> **EXERCISE AIM**:
Would you retype the whole listing verbatim, keeping pictures out of it?

> **AVAILABLE DATA**:
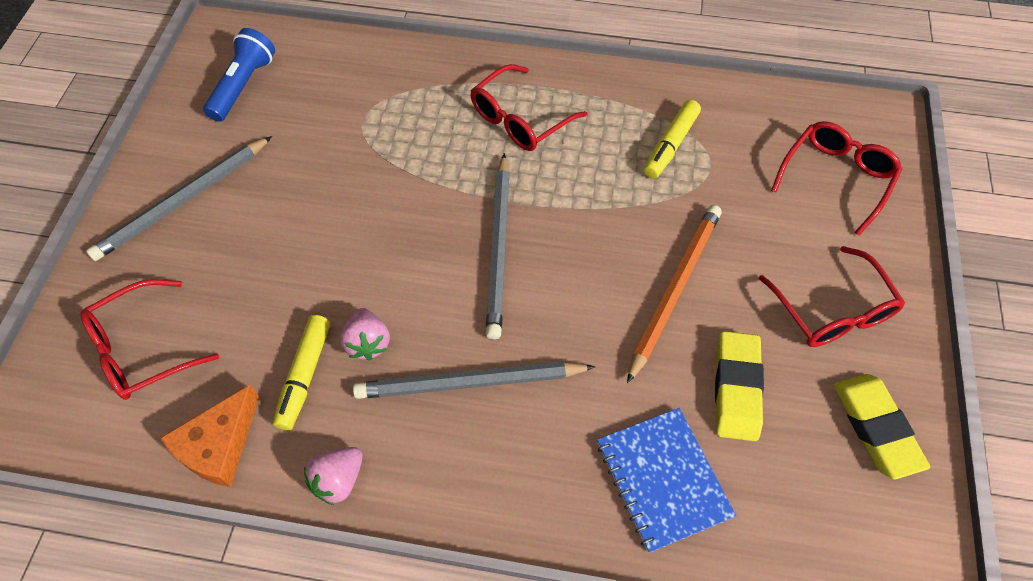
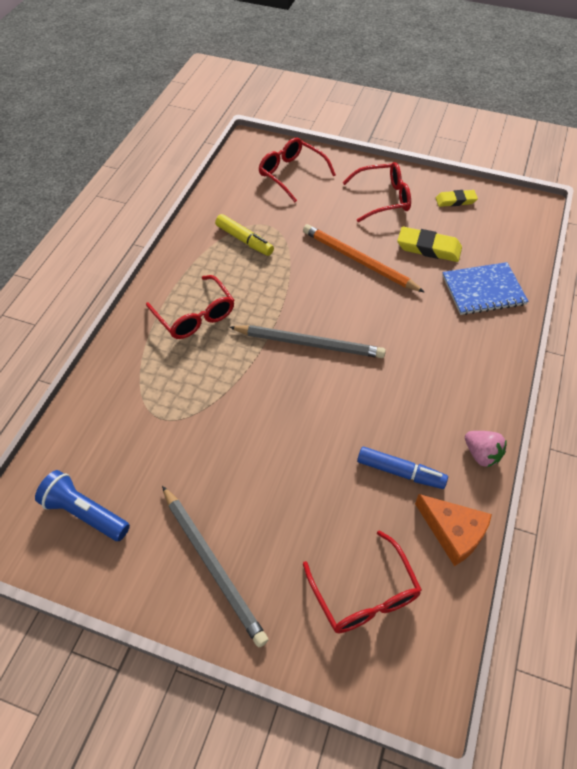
camera: 80 degrees left, 5 degrees down
yellow marker [273,315,330,430] -> blue marker [357,447,448,489]
pink strawberry [340,308,390,361] -> none
grey pencil [353,362,595,399] -> none
yellow eraser [833,374,930,479] -> yellow eraser [436,190,478,207], size x0.65

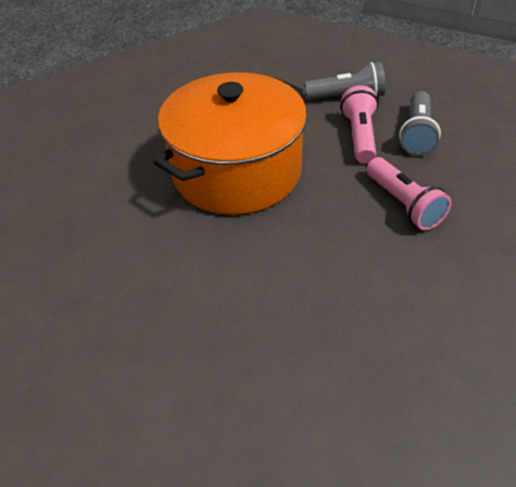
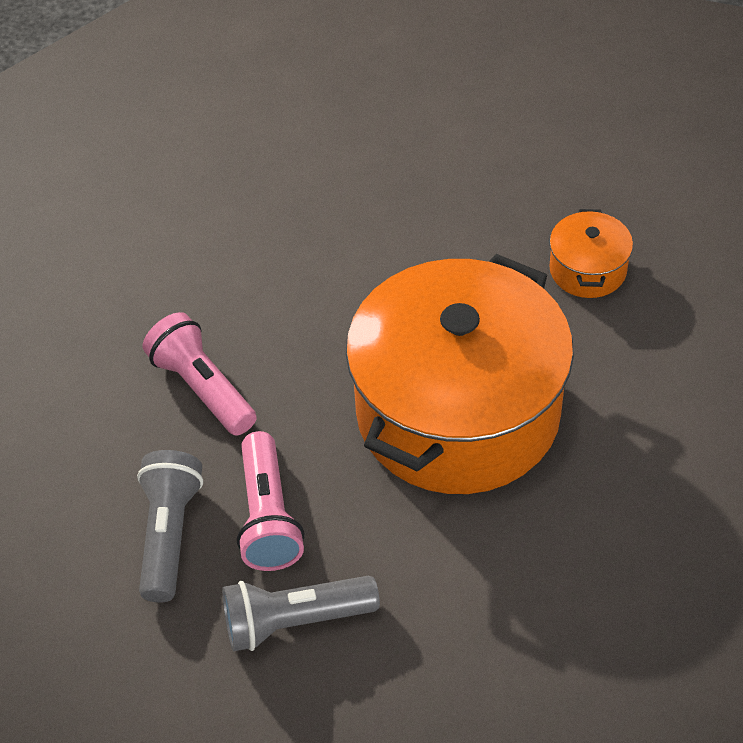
camera: 170 degrees right, 5 degrees up
none -> orange pot [549,209,633,298]

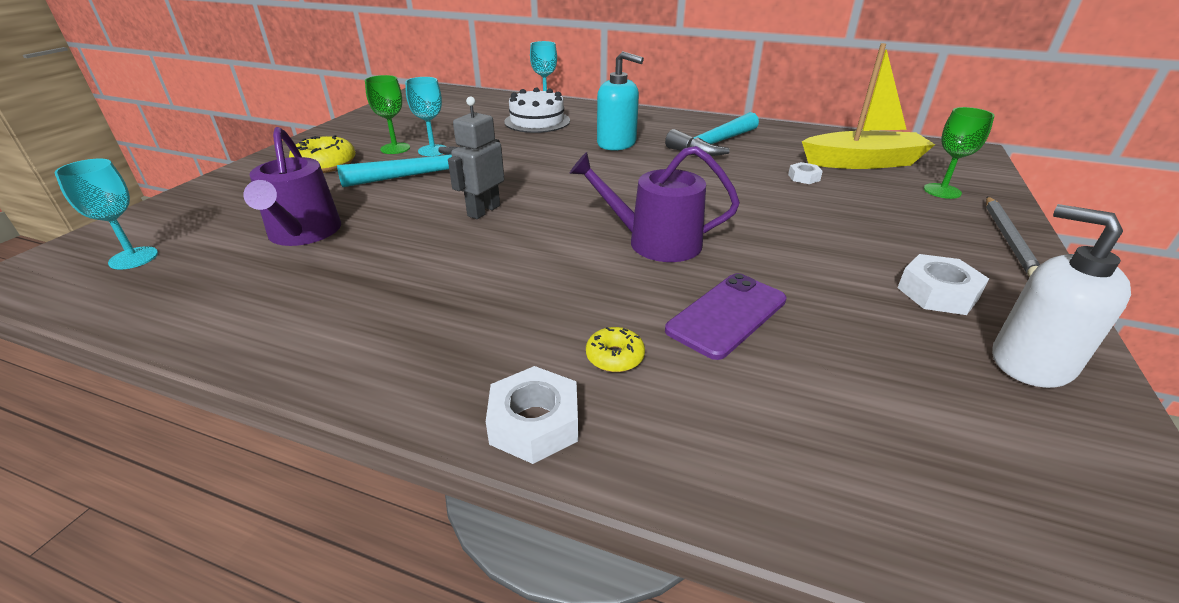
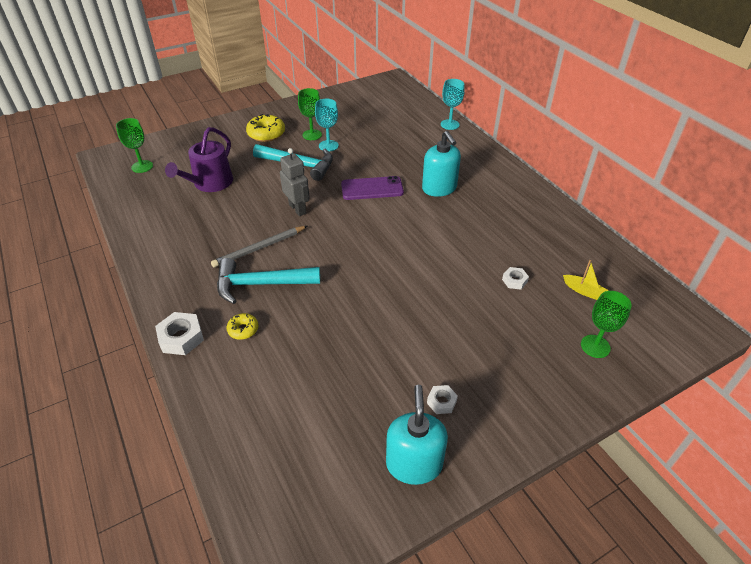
camera: 40 degrees right, 10 degrees up
turquoise goblet [54,159,158,269] -> green goblet [116,118,153,173]
grey robot [448,96,504,219] -> grey robot turned 75 degrees clockwise [280,148,310,216]
white cake [504,88,570,133] -> none
purple watering can [569,146,740,262] -> none
turquoise hammer [665,112,759,156] -> turquoise hammer moved to [217,258,320,304]
purple phone [665,273,787,360] -> purple phone moved to [341,176,404,200]
yellow boat [802,43,935,169] -> yellow boat [563,260,609,300], size x0.42
white nut [897,254,989,315] -> white nut [427,385,458,414], size x0.59
grey pencil [986,197,1040,277] -> grey pencil moved to [211,226,307,268]
white soap dispenser [992,204,1131,388] -> turquoise soap dispenser [386,384,448,485]

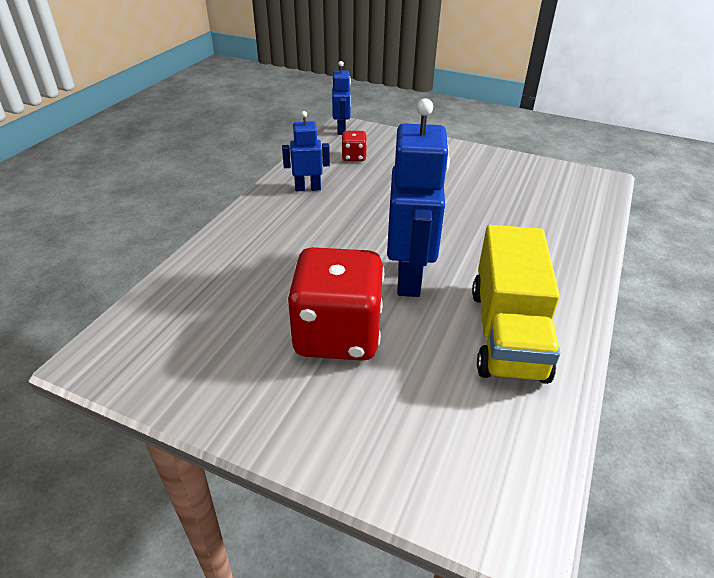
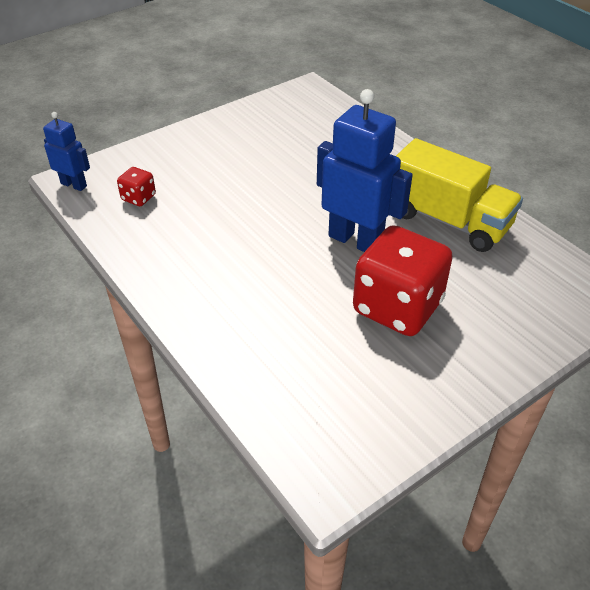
camera: 60 degrees left, 5 degrees up
blue robot [282,111,330,191] -> none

> **OUTPUT FOR THIS TASK**:
camera: 80 degrees left, 5 degrees down
yellow marker [273,315,330,430] -> blue marker [357,447,448,489]
pink strawberry [340,308,390,361] -> none
grey pencil [353,362,595,399] -> none
yellow eraser [833,374,930,479] -> yellow eraser [436,190,478,207], size x0.65

camera: 170 degrees right, 5 degrees up
none -> orange pot [549,209,633,298]

camera: 40 degrees right, 10 degrees up
turquoise goblet [54,159,158,269] -> green goblet [116,118,153,173]
grey robot [448,96,504,219] -> grey robot turned 75 degrees clockwise [280,148,310,216]
white cake [504,88,570,133] -> none
purple watering can [569,146,740,262] -> none
turquoise hammer [665,112,759,156] -> turquoise hammer moved to [217,258,320,304]
purple phone [665,273,787,360] -> purple phone moved to [341,176,404,200]
yellow boat [802,43,935,169] -> yellow boat [563,260,609,300], size x0.42
white nut [897,254,989,315] -> white nut [427,385,458,414], size x0.59
grey pencil [986,197,1040,277] -> grey pencil moved to [211,226,307,268]
white soap dispenser [992,204,1131,388] -> turquoise soap dispenser [386,384,448,485]

camera: 60 degrees left, 5 degrees up
blue robot [282,111,330,191] -> none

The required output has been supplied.